SOURCE INFORMATION Block Start
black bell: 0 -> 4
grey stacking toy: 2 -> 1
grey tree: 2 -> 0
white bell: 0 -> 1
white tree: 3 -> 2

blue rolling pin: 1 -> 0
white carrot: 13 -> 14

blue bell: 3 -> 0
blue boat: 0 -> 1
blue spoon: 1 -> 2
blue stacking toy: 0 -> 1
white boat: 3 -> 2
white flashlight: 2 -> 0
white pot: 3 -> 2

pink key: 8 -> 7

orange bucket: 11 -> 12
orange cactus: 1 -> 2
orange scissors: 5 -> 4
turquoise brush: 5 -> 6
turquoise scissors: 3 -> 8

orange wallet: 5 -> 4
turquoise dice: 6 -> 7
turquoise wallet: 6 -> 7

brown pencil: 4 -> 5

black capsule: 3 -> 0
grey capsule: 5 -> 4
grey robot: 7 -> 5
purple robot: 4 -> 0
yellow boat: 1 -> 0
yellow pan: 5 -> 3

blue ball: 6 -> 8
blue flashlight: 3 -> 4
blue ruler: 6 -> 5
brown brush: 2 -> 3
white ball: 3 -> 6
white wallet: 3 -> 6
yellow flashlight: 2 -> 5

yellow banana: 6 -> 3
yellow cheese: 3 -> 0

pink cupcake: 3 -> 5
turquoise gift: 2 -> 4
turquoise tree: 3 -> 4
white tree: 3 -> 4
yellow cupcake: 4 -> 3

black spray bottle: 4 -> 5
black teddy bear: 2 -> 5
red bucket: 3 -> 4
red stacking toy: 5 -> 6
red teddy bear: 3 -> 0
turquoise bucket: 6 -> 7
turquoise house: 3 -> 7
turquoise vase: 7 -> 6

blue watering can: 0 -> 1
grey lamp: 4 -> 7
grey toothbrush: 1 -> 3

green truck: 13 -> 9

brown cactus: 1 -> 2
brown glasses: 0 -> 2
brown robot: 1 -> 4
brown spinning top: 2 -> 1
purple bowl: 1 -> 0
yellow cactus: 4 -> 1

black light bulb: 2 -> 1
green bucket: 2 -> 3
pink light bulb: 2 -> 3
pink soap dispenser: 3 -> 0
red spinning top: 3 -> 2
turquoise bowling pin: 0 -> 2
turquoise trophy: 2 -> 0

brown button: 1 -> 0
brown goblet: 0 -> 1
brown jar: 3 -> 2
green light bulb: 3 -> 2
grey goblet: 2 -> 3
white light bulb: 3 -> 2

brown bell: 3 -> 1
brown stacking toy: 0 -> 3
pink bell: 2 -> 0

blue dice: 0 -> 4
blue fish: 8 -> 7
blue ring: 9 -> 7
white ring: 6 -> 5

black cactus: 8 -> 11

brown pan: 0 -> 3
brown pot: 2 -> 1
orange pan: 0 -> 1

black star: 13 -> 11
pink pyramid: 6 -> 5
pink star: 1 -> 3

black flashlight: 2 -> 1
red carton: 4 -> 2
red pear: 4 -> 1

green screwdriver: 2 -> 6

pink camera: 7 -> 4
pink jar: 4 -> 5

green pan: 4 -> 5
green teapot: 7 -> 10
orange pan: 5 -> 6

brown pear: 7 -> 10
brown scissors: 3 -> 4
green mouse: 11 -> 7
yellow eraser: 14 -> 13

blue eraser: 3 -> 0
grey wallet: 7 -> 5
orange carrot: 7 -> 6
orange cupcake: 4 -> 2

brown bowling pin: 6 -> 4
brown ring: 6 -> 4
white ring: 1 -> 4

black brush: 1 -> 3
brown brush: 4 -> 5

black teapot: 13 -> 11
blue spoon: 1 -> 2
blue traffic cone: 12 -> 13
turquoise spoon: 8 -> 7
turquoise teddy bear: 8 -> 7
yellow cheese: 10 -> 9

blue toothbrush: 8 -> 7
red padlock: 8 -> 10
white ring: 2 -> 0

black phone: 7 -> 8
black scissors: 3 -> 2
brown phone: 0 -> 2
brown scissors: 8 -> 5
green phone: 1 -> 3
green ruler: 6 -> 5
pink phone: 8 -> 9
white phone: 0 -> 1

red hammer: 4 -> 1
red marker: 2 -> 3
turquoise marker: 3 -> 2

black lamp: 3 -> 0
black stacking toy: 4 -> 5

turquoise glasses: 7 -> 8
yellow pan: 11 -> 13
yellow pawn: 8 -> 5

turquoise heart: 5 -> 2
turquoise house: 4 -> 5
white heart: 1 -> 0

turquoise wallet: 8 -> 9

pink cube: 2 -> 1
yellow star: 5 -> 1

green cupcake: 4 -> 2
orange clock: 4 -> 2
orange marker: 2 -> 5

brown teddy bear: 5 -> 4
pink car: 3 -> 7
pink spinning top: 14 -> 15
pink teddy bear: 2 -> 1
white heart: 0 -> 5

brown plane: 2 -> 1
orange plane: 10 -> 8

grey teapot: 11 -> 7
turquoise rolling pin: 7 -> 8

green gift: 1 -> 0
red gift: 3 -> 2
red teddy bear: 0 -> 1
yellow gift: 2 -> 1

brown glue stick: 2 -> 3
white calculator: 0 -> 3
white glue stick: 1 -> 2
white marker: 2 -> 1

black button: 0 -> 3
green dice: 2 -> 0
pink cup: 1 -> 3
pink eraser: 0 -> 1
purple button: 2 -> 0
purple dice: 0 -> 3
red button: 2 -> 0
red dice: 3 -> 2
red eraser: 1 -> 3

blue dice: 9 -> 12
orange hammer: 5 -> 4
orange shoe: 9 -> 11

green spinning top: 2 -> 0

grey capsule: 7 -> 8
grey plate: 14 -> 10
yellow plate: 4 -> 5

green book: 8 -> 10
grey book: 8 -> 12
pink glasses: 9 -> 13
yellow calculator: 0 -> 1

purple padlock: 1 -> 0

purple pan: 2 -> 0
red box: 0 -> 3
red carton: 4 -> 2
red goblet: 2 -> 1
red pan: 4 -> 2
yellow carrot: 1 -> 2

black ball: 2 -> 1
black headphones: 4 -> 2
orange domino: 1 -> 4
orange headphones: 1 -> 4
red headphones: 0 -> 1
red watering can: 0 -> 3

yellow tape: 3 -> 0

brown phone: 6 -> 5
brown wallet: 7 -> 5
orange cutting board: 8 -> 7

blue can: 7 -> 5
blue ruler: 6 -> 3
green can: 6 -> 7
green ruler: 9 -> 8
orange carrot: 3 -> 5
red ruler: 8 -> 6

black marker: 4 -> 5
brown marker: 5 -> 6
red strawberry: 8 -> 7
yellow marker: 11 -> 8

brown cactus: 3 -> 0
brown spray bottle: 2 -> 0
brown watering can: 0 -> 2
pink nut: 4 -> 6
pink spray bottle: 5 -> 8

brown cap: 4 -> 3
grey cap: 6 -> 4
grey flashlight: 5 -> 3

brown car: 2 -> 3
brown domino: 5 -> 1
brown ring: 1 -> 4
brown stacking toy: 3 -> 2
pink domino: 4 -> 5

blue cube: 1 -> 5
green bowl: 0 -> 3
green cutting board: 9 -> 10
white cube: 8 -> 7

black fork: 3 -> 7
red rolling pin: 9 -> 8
SOURCE INFORMATION Block End
### EXERCISE OBJECTIVE
An exact copy of every record above is needed. Write it out word for word.

### TASK RESPONSE
black bell: 0 -> 4
grey stacking toy: 2 -> 1
grey tree: 2 -> 0
white bell: 0 -> 1
white tree: 3 -> 2

blue rolling pin: 1 -> 0
white carrot: 13 -> 14

blue bell: 3 -> 0
blue boat: 0 -> 1
blue spoon: 1 -> 2
blue stacking toy: 0 -> 1
white boat: 3 -> 2
white flashlight: 2 -> 0
white pot: 3 -> 2

pink key: 8 -> 7

orange bucket: 11 -> 12
orange cactus: 1 -> 2
orange scissors: 5 -> 4
turquoise brush: 5 -> 6
turquoise scissors: 3 -> 8

orange wallet: 5 -> 4
turquoise dice: 6 -> 7
turquoise wallet: 6 -> 7

brown pencil: 4 -> 5

black capsule: 3 -> 0
grey capsule: 5 -> 4
grey robot: 7 -> 5
purple robot: 4 -> 0
yellow boat: 1 -> 0
yellow pan: 5 -> 3

blue ball: 6 -> 8
blue flashlight: 3 -> 4
blue ruler: 6 -> 5
brown brush: 2 -> 3
white ball: 3 -> 6
white wallet: 3 -> 6
yellow flashlight: 2 -> 5

yellow banana: 6 -> 3
yellow cheese: 3 -> 0

pink cupcake: 3 -> 5
turquoise gift: 2 -> 4
turquoise tree: 3 -> 4
white tree: 3 -> 4
yellow cupcake: 4 -> 3

black spray bottle: 4 -> 5
black teddy bear: 2 -> 5
red bucket: 3 -> 4
red stacking toy: 5 -> 6
red teddy bear: 3 -> 0
turquoise bucket: 6 -> 7
turquoise house: 3 -> 7
turquoise vase: 7 -> 6

blue watering can: 0 -> 1
grey lamp: 4 -> 7
grey toothbrush: 1 -> 3

green truck: 13 -> 9

brown cactus: 1 -> 2
brown glasses: 0 -> 2
brown robot: 1 -> 4
brown spinning top: 2 -> 1
purple bowl: 1 -> 0
yellow cactus: 4 -> 1

black light bulb: 2 -> 1
green bucket: 2 -> 3
pink light bulb: 2 -> 3
pink soap dispenser: 3 -> 0
red spinning top: 3 -> 2
turquoise bowling pin: 0 -> 2
turquoise trophy: 2 -> 0

brown button: 1 -> 0
brown goblet: 0 -> 1
brown jar: 3 -> 2
green light bulb: 3 -> 2
grey goblet: 2 -> 3
white light bulb: 3 -> 2

brown bell: 3 -> 1
brown stacking toy: 0 -> 3
pink bell: 2 -> 0

blue dice: 0 -> 4
blue fish: 8 -> 7
blue ring: 9 -> 7
white ring: 6 -> 5

black cactus: 8 -> 11

brown pan: 0 -> 3
brown pot: 2 -> 1
orange pan: 0 -> 1

black star: 13 -> 11
pink pyramid: 6 -> 5
pink star: 1 -> 3

black flashlight: 2 -> 1
red carton: 4 -> 2
red pear: 4 -> 1

green screwdriver: 2 -> 6

pink camera: 7 -> 4
pink jar: 4 -> 5

green pan: 4 -> 5
green teapot: 7 -> 10
orange pan: 5 -> 6

brown pear: 7 -> 10
brown scissors: 3 -> 4
green mouse: 11 -> 7
yellow eraser: 14 -> 13

blue eraser: 3 -> 0
grey wallet: 7 -> 5
orange carrot: 7 -> 6
orange cupcake: 4 -> 2

brown bowling pin: 6 -> 4
brown ring: 6 -> 4
white ring: 1 -> 4

black brush: 1 -> 3
brown brush: 4 -> 5

black teapot: 13 -> 11
blue spoon: 1 -> 2
blue traffic cone: 12 -> 13
turquoise spoon: 8 -> 7
turquoise teddy bear: 8 -> 7
yellow cheese: 10 -> 9

blue toothbrush: 8 -> 7
red padlock: 8 -> 10
white ring: 2 -> 0

black phone: 7 -> 8
black scissors: 3 -> 2
brown phone: 0 -> 2
brown scissors: 8 -> 5
green phone: 1 -> 3
green ruler: 6 -> 5
pink phone: 8 -> 9
white phone: 0 -> 1

red hammer: 4 -> 1
red marker: 2 -> 3
turquoise marker: 3 -> 2

black lamp: 3 -> 0
black stacking toy: 4 -> 5

turquoise glasses: 7 -> 8
yellow pan: 11 -> 13
yellow pawn: 8 -> 5

turquoise heart: 5 -> 2
turquoise house: 4 -> 5
white heart: 1 -> 0

turquoise wallet: 8 -> 9

pink cube: 2 -> 1
yellow star: 5 -> 1

green cupcake: 4 -> 2
orange clock: 4 -> 2
orange marker: 2 -> 5

brown teddy bear: 5 -> 4
pink car: 3 -> 7
pink spinning top: 14 -> 15
pink teddy bear: 2 -> 1
white heart: 0 -> 5

brown plane: 2 -> 1
orange plane: 10 -> 8

grey teapot: 11 -> 7
turquoise rolling pin: 7 -> 8

green gift: 1 -> 0
red gift: 3 -> 2
red teddy bear: 0 -> 1
yellow gift: 2 -> 1

brown glue stick: 2 -> 3
white calculator: 0 -> 3
white glue stick: 1 -> 2
white marker: 2 -> 1

black button: 0 -> 3
green dice: 2 -> 0
pink cup: 1 -> 3
pink eraser: 0 -> 1
purple button: 2 -> 0
purple dice: 0 -> 3
red button: 2 -> 0
red dice: 3 -> 2
red eraser: 1 -> 3

blue dice: 9 -> 12
orange hammer: 5 -> 4
orange shoe: 9 -> 11

green spinning top: 2 -> 0

grey capsule: 7 -> 8
grey plate: 14 -> 10
yellow plate: 4 -> 5

green book: 8 -> 10
grey book: 8 -> 12
pink glasses: 9 -> 13
yellow calculator: 0 -> 1

purple padlock: 1 -> 0

purple pan: 2 -> 0
red box: 0 -> 3
red carton: 4 -> 2
red goblet: 2 -> 1
red pan: 4 -> 2
yellow carrot: 1 -> 2

black ball: 2 -> 1
black headphones: 4 -> 2
orange domino: 1 -> 4
orange headphones: 1 -> 4
red headphones: 0 -> 1
red watering can: 0 -> 3

yellow tape: 3 -> 0

brown phone: 6 -> 5
brown wallet: 7 -> 5
orange cutting board: 8 -> 7

blue can: 7 -> 5
blue ruler: 6 -> 3
green can: 6 -> 7
green ruler: 9 -> 8
orange carrot: 3 -> 5
red ruler: 8 -> 6

black marker: 4 -> 5
brown marker: 5 -> 6
red strawberry: 8 -> 7
yellow marker: 11 -> 8

brown cactus: 3 -> 0
brown spray bottle: 2 -> 0
brown watering can: 0 -> 2
pink nut: 4 -> 6
pink spray bottle: 5 -> 8

brown cap: 4 -> 3
grey cap: 6 -> 4
grey flashlight: 5 -> 3

brown car: 2 -> 3
brown domino: 5 -> 1
brown ring: 1 -> 4
brown stacking toy: 3 -> 2
pink domino: 4 -> 5

blue cube: 1 -> 5
green bowl: 0 -> 3
green cutting board: 9 -> 10
white cube: 8 -> 7

black fork: 3 -> 7
red rolling pin: 9 -> 8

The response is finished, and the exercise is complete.